## Data segment
* * * * * * * * *

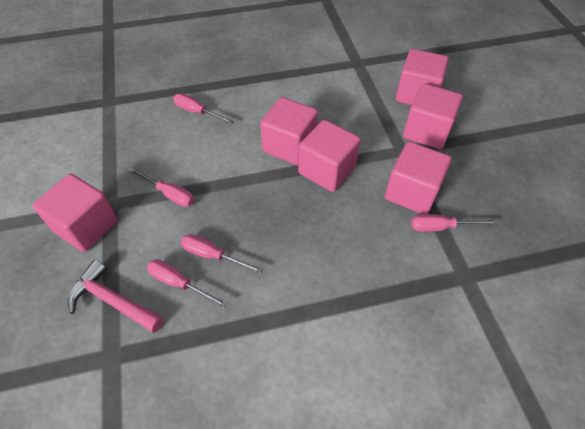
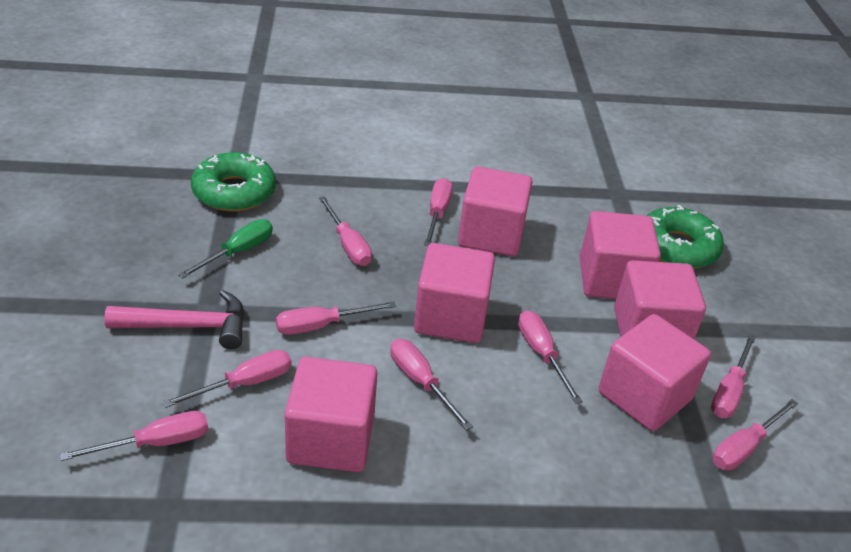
green donut: 0 -> 2
green screwdriver: 0 -> 1
pink screwdriver: 5 -> 9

* * * * * * * * *

## Exercise
Go through the listing above, and whenever a line holds the word "green", copy it.

## Response below
green donut: 0 -> 2
green screwdriver: 0 -> 1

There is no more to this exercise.